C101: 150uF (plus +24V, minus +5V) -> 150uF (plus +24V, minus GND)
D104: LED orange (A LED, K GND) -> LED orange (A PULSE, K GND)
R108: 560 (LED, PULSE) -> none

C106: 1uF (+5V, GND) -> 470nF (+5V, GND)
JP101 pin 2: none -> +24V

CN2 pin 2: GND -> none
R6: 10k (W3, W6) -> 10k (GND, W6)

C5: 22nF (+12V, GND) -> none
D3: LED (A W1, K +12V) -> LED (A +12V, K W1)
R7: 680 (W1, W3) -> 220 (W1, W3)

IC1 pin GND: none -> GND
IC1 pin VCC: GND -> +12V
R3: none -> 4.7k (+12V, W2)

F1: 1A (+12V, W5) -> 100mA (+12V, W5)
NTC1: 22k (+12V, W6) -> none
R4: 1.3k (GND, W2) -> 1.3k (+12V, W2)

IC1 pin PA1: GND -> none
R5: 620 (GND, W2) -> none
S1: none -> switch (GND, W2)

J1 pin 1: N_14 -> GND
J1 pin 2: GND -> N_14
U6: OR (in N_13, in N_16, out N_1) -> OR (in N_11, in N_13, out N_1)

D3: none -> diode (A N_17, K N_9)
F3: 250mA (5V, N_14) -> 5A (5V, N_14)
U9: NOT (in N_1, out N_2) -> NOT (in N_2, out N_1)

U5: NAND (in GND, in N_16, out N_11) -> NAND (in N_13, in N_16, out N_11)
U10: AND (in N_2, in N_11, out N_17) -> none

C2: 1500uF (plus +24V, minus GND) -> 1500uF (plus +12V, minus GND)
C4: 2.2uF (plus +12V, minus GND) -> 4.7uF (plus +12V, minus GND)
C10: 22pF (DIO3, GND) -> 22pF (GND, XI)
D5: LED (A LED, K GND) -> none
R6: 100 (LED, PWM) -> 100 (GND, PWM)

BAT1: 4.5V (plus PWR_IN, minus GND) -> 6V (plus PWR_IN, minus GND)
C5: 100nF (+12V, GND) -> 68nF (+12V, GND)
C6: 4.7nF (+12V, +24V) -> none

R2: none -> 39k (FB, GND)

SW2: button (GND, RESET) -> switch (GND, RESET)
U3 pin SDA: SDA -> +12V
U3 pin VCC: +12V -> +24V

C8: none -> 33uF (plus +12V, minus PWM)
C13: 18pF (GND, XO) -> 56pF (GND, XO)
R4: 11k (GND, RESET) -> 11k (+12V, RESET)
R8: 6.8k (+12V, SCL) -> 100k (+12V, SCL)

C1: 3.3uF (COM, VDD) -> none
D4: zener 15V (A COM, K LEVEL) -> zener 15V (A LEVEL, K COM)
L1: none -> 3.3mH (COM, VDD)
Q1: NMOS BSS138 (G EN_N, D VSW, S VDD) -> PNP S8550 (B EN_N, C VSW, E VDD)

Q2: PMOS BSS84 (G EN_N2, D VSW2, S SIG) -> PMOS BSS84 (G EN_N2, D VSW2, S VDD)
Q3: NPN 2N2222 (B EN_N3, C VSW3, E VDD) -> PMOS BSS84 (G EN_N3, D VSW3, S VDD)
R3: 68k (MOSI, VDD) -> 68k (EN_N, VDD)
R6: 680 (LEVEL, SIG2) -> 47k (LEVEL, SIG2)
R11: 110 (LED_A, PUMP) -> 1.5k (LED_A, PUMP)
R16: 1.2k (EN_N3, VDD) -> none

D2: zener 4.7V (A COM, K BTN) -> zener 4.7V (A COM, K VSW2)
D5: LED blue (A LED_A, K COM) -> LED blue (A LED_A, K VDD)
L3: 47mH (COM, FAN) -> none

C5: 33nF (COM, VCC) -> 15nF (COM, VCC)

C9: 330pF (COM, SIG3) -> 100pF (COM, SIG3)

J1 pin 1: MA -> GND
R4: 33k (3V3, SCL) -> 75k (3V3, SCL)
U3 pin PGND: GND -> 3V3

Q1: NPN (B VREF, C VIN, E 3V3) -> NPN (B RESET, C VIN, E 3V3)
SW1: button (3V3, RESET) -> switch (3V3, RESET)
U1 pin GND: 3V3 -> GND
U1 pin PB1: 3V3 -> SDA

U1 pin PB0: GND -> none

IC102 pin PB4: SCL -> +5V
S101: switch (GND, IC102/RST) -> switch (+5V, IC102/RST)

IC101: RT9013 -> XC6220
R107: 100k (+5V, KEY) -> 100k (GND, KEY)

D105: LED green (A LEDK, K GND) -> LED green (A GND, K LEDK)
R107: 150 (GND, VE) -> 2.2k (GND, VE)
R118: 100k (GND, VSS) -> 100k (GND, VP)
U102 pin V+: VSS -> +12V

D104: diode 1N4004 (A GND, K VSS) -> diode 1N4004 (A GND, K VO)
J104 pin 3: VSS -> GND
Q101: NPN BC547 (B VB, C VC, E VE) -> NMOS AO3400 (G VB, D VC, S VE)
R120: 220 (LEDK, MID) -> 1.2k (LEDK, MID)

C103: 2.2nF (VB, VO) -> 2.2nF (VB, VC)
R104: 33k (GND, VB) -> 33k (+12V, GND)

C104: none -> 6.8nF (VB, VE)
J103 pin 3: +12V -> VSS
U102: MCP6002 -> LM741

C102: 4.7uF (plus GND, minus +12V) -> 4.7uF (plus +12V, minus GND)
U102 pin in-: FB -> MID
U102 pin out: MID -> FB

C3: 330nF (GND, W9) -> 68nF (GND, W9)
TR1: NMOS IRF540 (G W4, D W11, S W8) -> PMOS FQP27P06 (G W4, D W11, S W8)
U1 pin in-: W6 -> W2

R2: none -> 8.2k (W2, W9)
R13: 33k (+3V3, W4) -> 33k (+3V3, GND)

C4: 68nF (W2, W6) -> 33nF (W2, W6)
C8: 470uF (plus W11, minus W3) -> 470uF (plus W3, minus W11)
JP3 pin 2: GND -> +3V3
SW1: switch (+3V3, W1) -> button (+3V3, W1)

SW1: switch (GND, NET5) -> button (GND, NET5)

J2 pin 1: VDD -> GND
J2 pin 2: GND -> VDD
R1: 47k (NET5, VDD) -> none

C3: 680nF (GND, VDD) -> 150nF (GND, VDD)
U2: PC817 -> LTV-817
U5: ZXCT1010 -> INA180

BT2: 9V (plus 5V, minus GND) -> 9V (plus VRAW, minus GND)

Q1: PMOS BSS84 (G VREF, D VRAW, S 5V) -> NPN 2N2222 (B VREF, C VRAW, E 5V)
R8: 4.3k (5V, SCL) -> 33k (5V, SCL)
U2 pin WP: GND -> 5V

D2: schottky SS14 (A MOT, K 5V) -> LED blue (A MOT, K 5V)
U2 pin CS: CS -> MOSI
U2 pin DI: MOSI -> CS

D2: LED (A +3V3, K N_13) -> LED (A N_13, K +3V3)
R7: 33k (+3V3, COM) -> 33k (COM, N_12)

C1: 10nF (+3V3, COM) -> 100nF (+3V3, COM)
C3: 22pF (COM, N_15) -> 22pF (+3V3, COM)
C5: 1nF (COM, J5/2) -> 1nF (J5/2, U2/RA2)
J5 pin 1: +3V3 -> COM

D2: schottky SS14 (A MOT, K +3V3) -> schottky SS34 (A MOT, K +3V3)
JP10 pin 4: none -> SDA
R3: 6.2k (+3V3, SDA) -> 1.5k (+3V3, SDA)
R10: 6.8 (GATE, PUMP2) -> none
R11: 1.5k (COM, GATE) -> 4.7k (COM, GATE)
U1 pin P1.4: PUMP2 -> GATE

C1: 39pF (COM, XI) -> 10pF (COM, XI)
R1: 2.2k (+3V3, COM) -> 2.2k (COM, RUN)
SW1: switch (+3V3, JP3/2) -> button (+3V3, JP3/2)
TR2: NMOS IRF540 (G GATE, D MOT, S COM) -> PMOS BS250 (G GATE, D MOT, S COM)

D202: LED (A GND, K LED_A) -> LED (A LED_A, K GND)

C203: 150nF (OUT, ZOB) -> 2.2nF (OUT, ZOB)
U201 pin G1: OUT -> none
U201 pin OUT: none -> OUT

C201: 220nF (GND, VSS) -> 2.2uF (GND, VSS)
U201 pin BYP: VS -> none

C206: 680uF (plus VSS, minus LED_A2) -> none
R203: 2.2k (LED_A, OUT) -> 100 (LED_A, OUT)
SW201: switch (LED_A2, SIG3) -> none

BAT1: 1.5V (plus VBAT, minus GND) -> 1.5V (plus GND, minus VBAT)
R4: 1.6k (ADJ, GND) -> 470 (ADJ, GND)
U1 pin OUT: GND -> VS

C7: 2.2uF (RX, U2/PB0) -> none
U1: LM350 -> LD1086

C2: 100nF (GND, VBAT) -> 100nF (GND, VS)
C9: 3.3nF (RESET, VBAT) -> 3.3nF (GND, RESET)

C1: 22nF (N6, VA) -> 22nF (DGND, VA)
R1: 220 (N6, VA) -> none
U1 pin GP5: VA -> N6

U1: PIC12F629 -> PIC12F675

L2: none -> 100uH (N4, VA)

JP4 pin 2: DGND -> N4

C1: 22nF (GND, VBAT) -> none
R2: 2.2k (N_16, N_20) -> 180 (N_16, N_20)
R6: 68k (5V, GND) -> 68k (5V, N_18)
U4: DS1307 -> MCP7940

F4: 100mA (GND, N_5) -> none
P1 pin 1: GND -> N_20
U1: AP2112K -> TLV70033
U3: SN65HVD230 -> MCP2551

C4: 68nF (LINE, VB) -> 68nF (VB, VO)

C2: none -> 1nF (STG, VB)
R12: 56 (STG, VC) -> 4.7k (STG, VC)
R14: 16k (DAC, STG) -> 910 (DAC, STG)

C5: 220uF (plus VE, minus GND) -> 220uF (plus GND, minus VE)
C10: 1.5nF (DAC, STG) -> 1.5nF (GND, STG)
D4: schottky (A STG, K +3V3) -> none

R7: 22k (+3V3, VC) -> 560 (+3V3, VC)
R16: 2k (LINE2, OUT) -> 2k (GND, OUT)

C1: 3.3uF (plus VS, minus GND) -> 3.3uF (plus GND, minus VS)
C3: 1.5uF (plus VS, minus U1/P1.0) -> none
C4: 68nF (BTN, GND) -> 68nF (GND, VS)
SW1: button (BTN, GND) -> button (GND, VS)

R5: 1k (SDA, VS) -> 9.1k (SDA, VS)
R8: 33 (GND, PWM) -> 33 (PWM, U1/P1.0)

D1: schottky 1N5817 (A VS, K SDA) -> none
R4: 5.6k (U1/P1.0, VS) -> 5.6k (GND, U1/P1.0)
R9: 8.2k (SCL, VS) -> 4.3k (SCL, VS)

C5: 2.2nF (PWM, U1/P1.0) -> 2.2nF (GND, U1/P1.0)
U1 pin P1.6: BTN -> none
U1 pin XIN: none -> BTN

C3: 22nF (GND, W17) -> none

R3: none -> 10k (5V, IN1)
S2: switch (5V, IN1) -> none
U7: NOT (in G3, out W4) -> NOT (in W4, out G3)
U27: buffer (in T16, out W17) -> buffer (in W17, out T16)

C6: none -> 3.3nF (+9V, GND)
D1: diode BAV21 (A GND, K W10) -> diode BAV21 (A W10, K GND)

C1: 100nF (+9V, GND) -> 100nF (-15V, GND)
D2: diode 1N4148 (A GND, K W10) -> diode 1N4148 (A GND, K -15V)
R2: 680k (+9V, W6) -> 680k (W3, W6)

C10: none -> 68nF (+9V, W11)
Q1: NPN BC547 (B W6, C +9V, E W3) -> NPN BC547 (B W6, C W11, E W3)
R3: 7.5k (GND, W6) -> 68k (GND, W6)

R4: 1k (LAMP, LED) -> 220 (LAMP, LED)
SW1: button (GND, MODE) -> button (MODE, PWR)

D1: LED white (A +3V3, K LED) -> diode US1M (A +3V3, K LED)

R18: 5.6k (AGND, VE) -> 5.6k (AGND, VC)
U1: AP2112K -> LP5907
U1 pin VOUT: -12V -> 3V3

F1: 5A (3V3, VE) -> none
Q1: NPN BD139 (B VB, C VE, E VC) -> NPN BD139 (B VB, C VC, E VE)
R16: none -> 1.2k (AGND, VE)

[What you will do]
I would like you to report every line in the listing above that contains "AGND".

[Answer box]
R18: 5.6k (AGND, VE) -> 5.6k (AGND, VC)
R16: none -> 1.2k (AGND, VE)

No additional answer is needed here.